Required work: Exclude all pictures from your copy of the data below, which should otherwise match exactly.

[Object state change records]
----------------

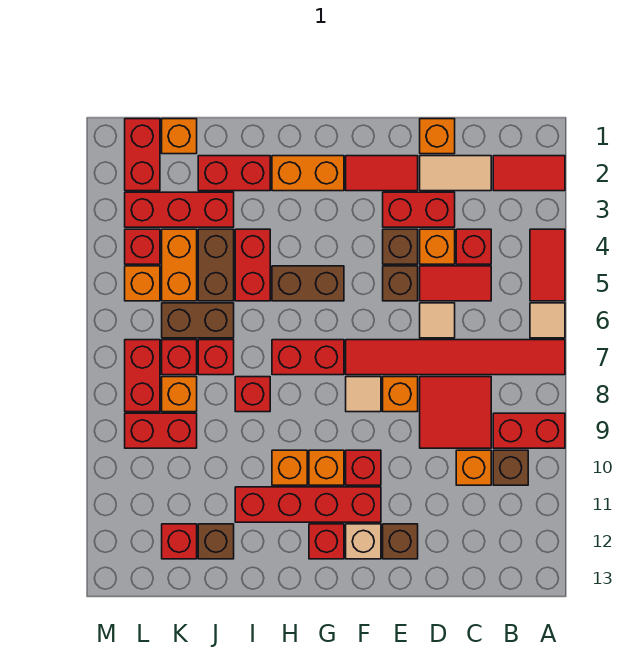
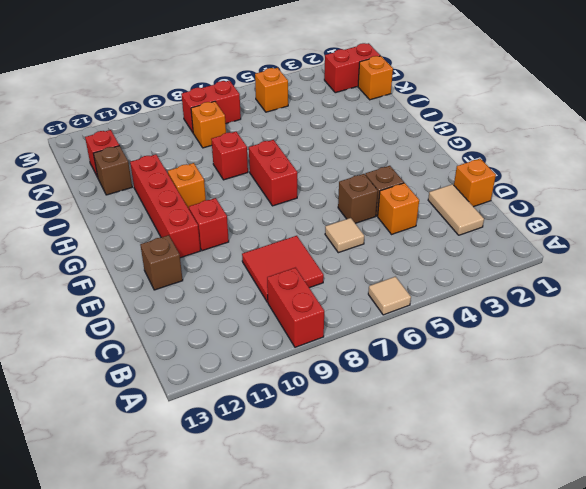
none -> red tile A2:B2 level 1
none -> red tile A4:A5 level 1
none -> red tile A7:F7 level 1
none -> brown brick B10 level 1

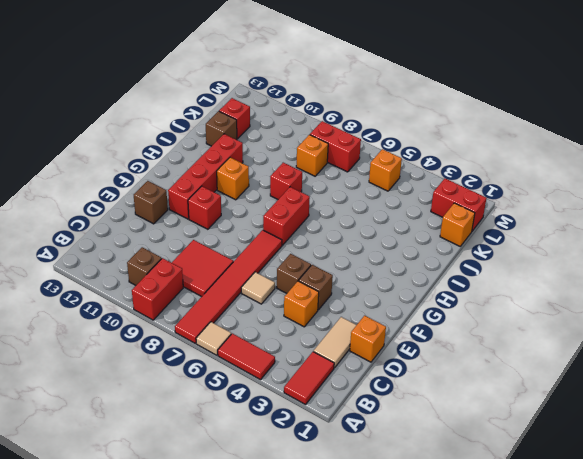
none -> red brick C4 level 1
none -> red tile C5:D5 level 1
none -> orange brick C10 level 1
none -> red brick D3:E3 level 1

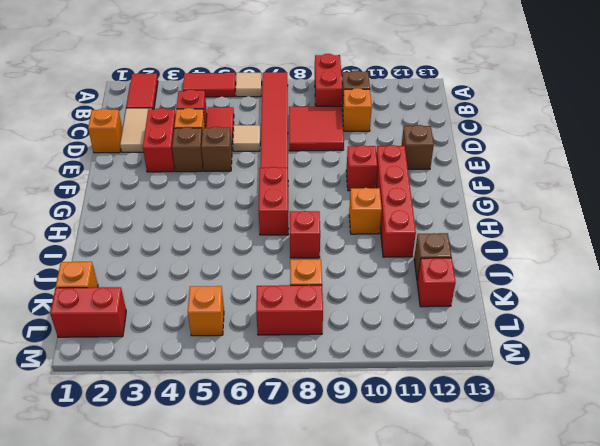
none -> red tile E2:F2 level 1
none -> orange brick E8 level 1
none -> tan tile F8 level 1
none -> tan brick F12 level 1

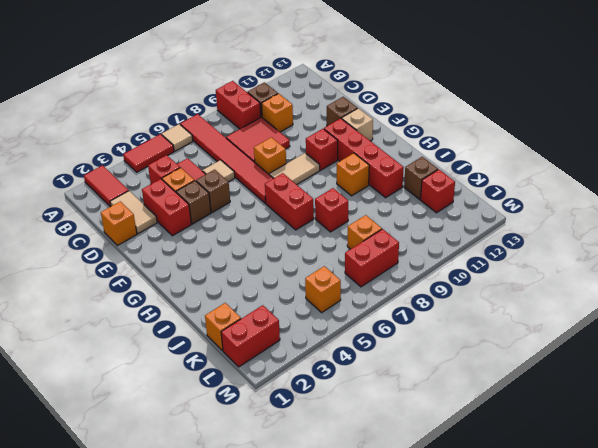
tan tile F8:F9 level 1 -> tan tile F8 level 1
none -> red tile E2:F2 level 1
none -> orange brick G2:H2 level 1
none -> brown brick G5:H5 level 1
none -> orange brick G10 level 1

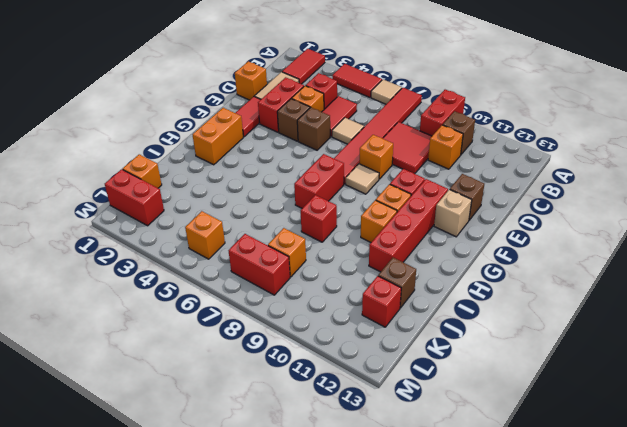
none -> brown brick G5:H5 level 1
none -> red brick G12 level 1
none -> red brick I2:J2 level 1
none -> red brick I4:I5 level 1

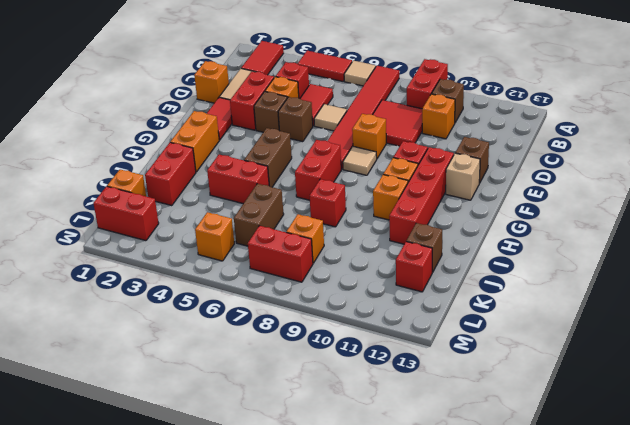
none -> red brick G12 level 1
none -> red brick J3:L3 level 1
none -> brown brick J4:J5 level 1
none -> red brick J7 level 1

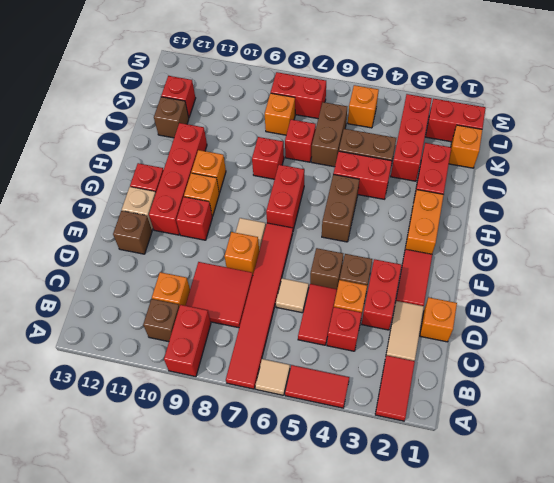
none -> orange brick K4:K5 level 1
none -> red brick K7 level 1
none -> red brick K9:L9 level 1
none -> red brick L4 level 1

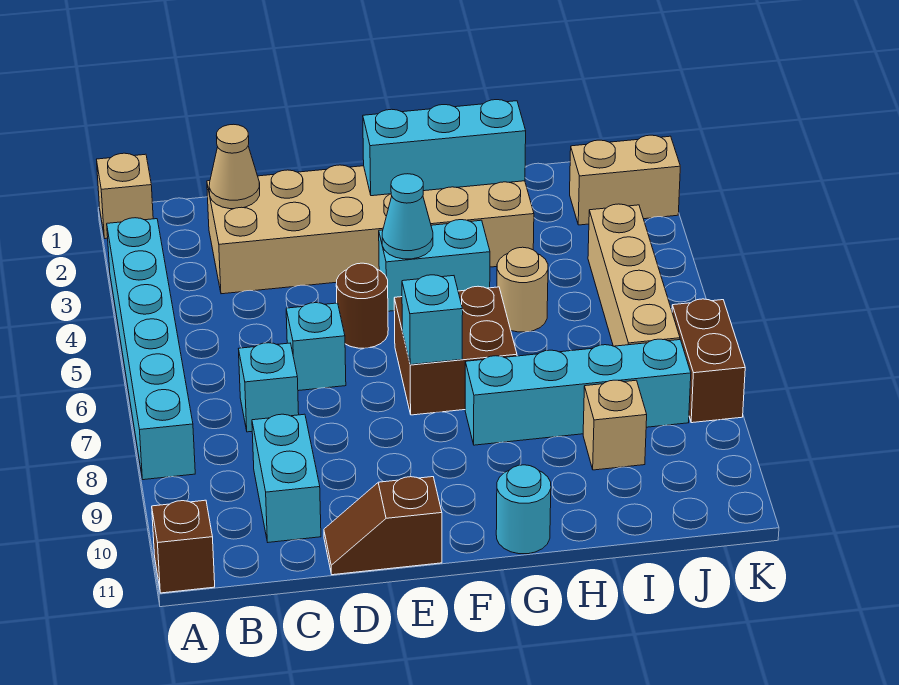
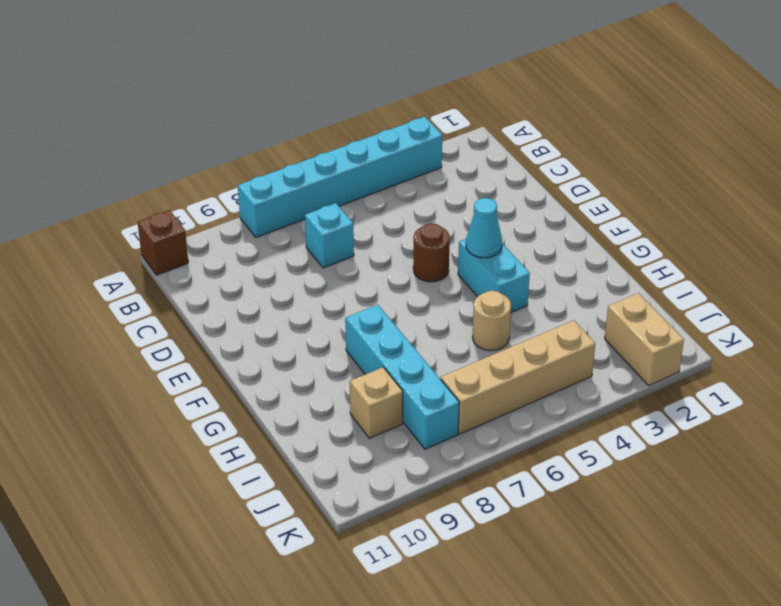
none -> tan brick A1 level 1
none -> tan brick C2:H3 level 1
none -> cyan brick C9:C10 level 1

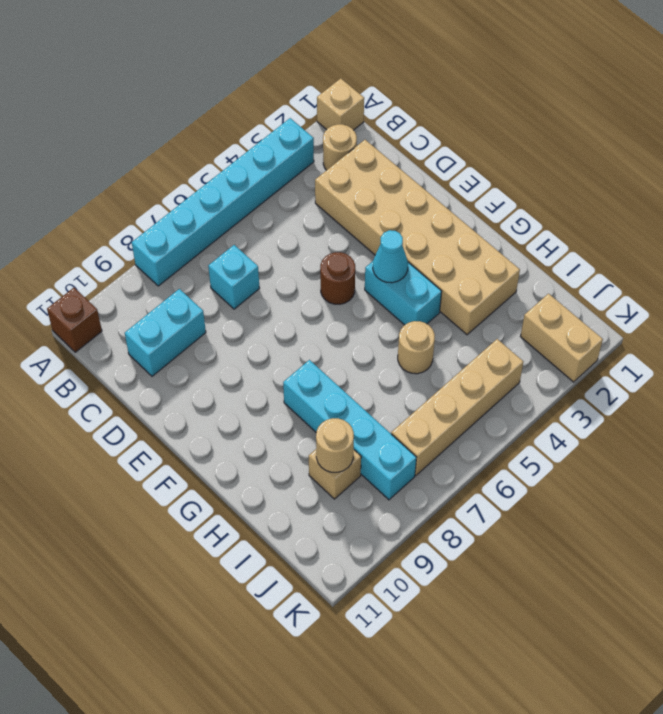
tan round brick B2 level 1 -> none
tan round brick I9 level 2 -> none
none -> cyan brick D6 level 1
none -> brown slope D11:E11 level 1 top E
none -> brown brick F6:G7 level 1

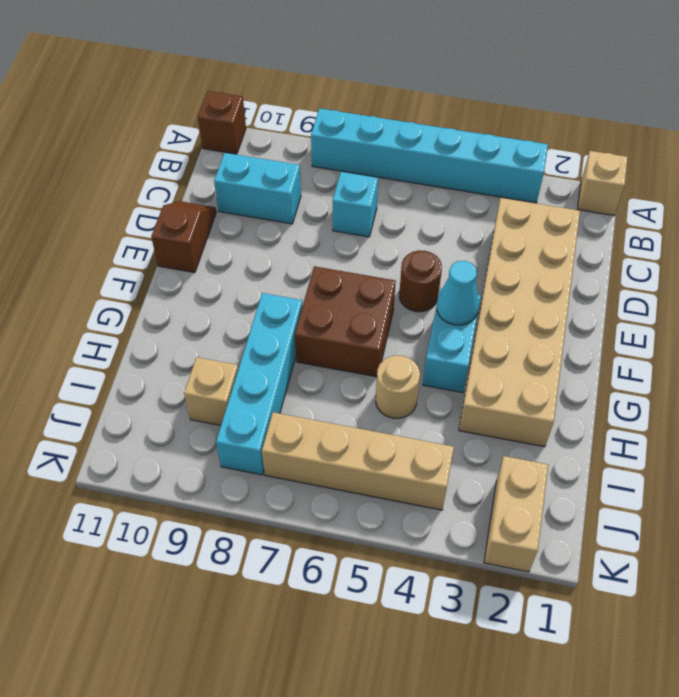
none -> cyan brick D6 level 1
none -> cyan round brick G11 level 1
none -> brown brick K7:K8 level 1

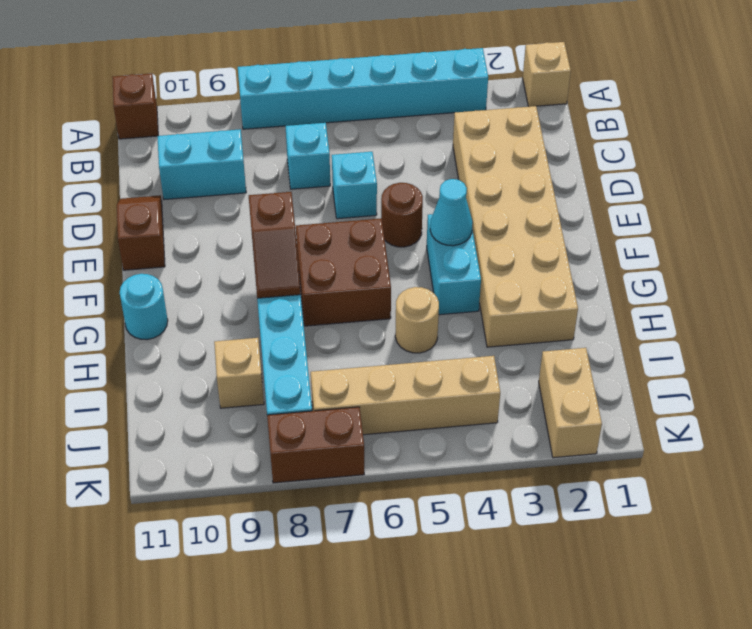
brown slope F8:G8 level 2 top F -> none
none -> tan cone C2 level 2
none -> cyan brick F2:H2 level 2
none -> cyan brick F7 level 2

----------------

Solution for this task:
none -> red tile A2:B2 level 1
none -> red tile A4:A5 level 1
none -> red tile A7:F7 level 1
none -> brown brick B10 level 1

none -> red brick C4 level 1
none -> red tile C5:D5 level 1
none -> orange brick C10 level 1
none -> red brick D3:E3 level 1

none -> red tile E2:F2 level 1
none -> orange brick E8 level 1
none -> tan tile F8 level 1
none -> tan brick F12 level 1

tan tile F8:F9 level 1 -> tan tile F8 level 1
none -> red tile E2:F2 level 1
none -> orange brick G2:H2 level 1
none -> brown brick G5:H5 level 1
none -> orange brick G10 level 1

none -> brown brick G5:H5 level 1
none -> red brick G12 level 1
none -> red brick I2:J2 level 1
none -> red brick I4:I5 level 1

none -> red brick G12 level 1
none -> red brick J3:L3 level 1
none -> brown brick J4:J5 level 1
none -> red brick J7 level 1

none -> orange brick K4:K5 level 1
none -> red brick K7 level 1
none -> red brick K9:L9 level 1
none -> red brick L4 level 1

none -> tan brick A1 level 1
none -> tan brick C2:H3 level 1
none -> cyan brick C9:C10 level 1

tan round brick B2 level 1 -> none
tan round brick I9 level 2 -> none
none -> cyan brick D6 level 1
none -> brown slope D11:E11 level 1 top E
none -> brown brick F6:G7 level 1

none -> cyan brick D6 level 1
none -> cyan round brick G11 level 1
none -> brown brick K7:K8 level 1

brown slope F8:G8 level 2 top F -> none
none -> tan cone C2 level 2
none -> cyan brick F2:H2 level 2
none -> cyan brick F7 level 2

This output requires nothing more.